* Work to be completed *
Return only the number of lines in the entries below that hold the word "degrees".

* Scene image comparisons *
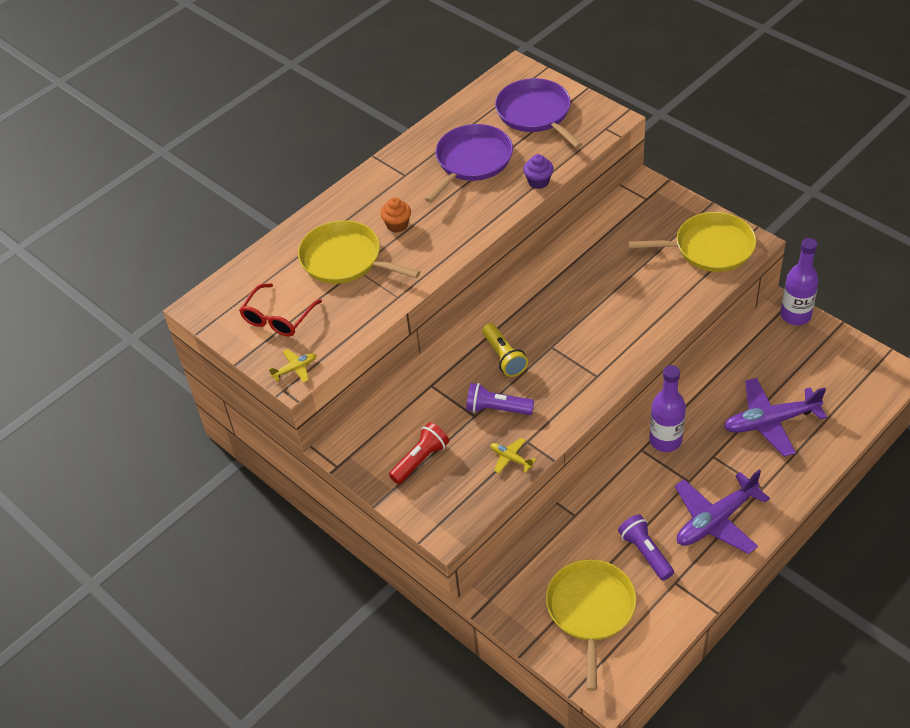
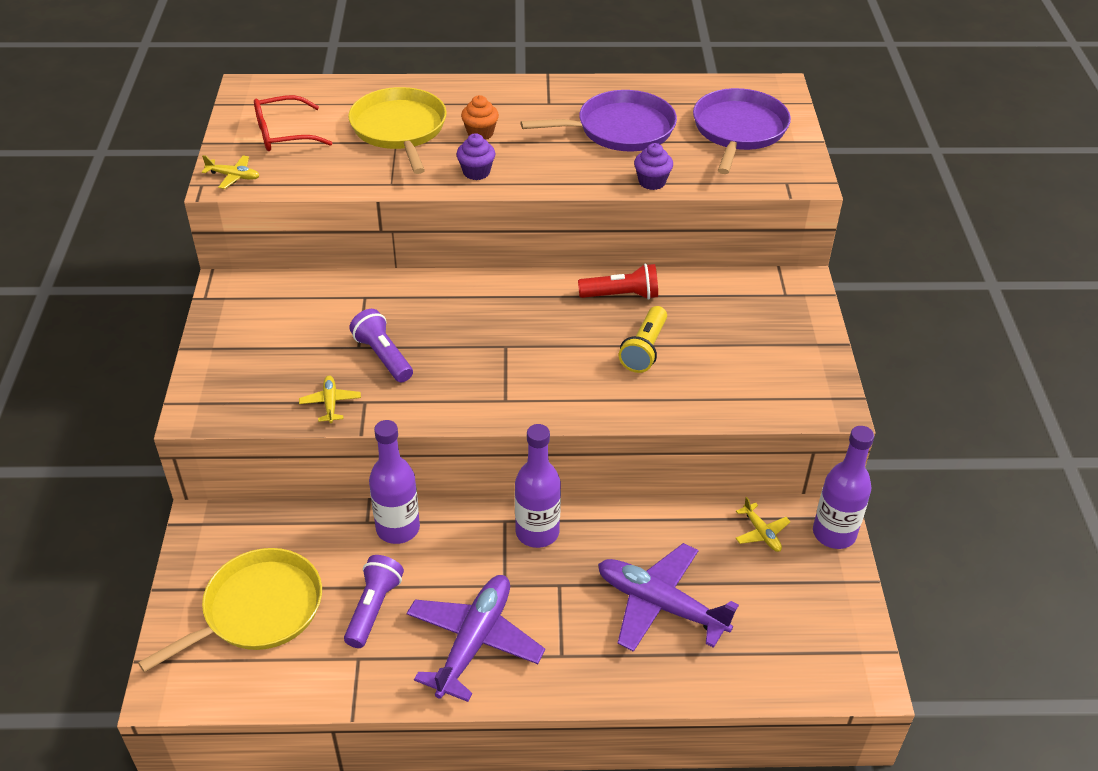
camera: 40 degrees right, 5 degrees down
(420, 460) = (265, 344): red flashlight -> red flashlight (621, 295)
(435, 251) = (476, 172): none -> purple cupcake
(504, 357) = (454, 322): yellow flashlight -> yellow flashlight (644, 349)
(596, 503) = (398, 528): none -> purple bottle
(709, 248) = (783, 379): yellow pan -> none
(715, 520) = (474, 641): purple plane -> purple plane turned 105 degrees clockwise
(765, 344) = (761, 533): none -> yellow plane

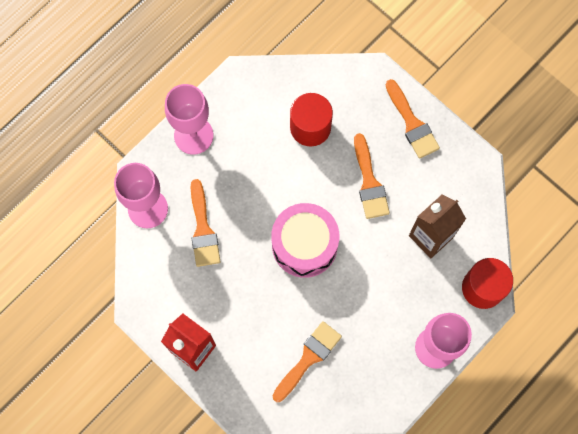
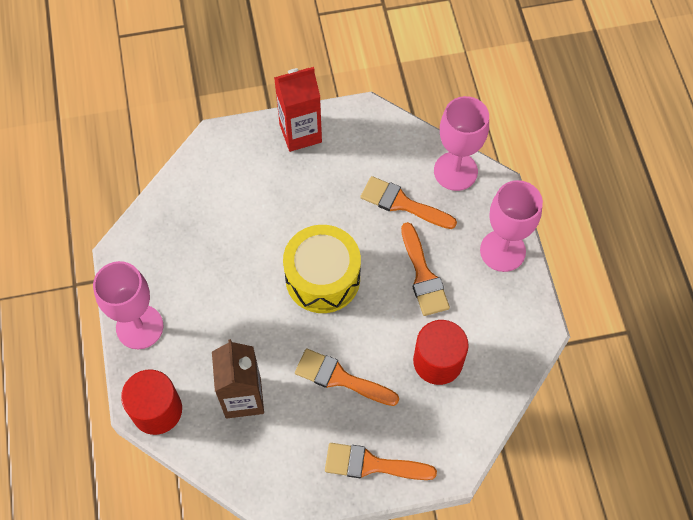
camera: 125 degrees right, 10 degrees down
(304, 245) = (322, 278): pink drum -> yellow drum
(308, 358) = (218, 215): orange brush -> orange brush (423, 275)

* Response area *
3